Transcribe the full listing exactly, and drop every picture.

Content starts

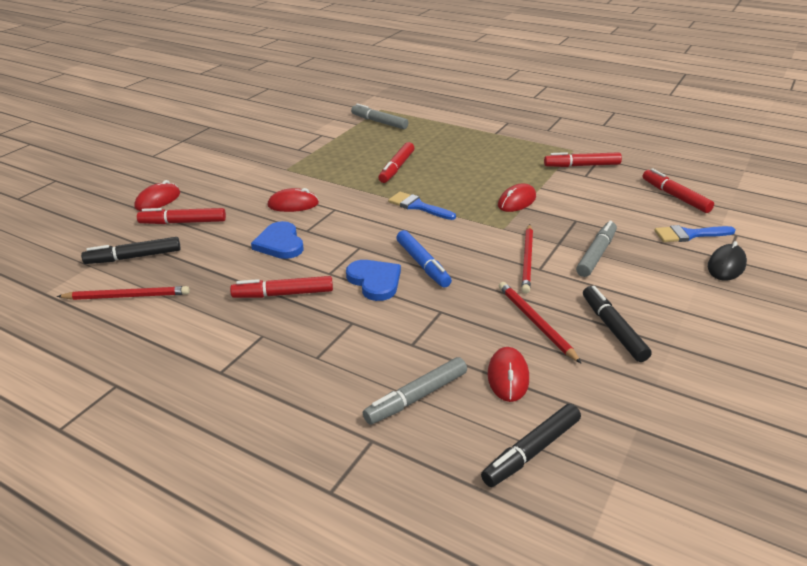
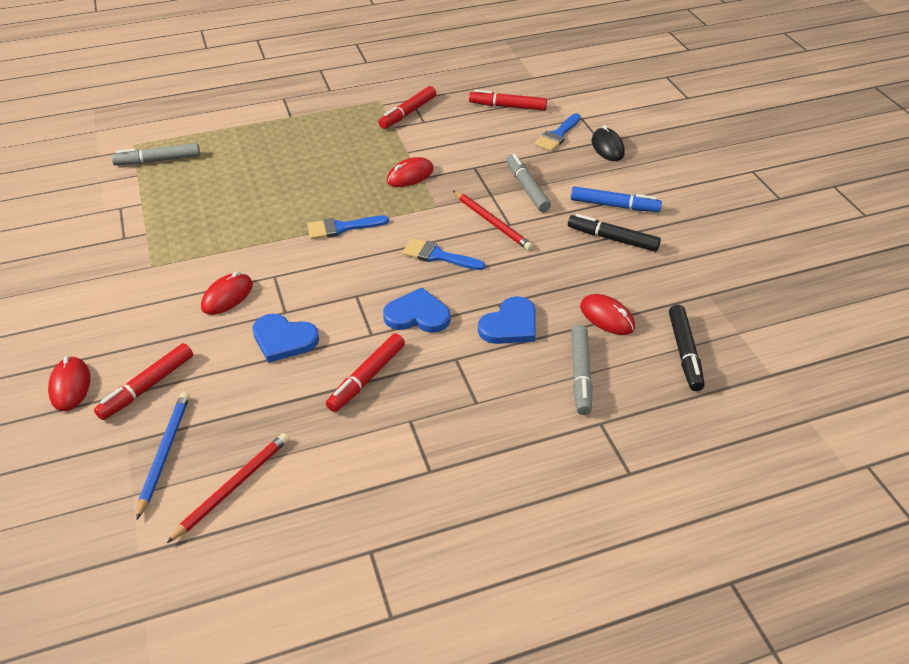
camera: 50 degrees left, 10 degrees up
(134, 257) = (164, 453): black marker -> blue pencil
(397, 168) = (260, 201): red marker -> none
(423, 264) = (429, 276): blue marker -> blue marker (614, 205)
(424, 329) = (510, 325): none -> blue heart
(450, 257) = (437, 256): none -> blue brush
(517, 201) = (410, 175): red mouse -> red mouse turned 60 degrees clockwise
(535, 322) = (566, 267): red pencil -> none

Content ends

◆ **SOLUTION TO THIS EXERCISE**
camera: 50 degrees left, 10 degrees up
(134, 257) = (164, 453): black marker -> blue pencil
(397, 168) = (260, 201): red marker -> none
(423, 264) = (429, 276): blue marker -> blue marker (614, 205)
(424, 329) = (510, 325): none -> blue heart
(450, 257) = (437, 256): none -> blue brush
(517, 201) = (410, 175): red mouse -> red mouse turned 60 degrees clockwise
(535, 322) = (566, 267): red pencil -> none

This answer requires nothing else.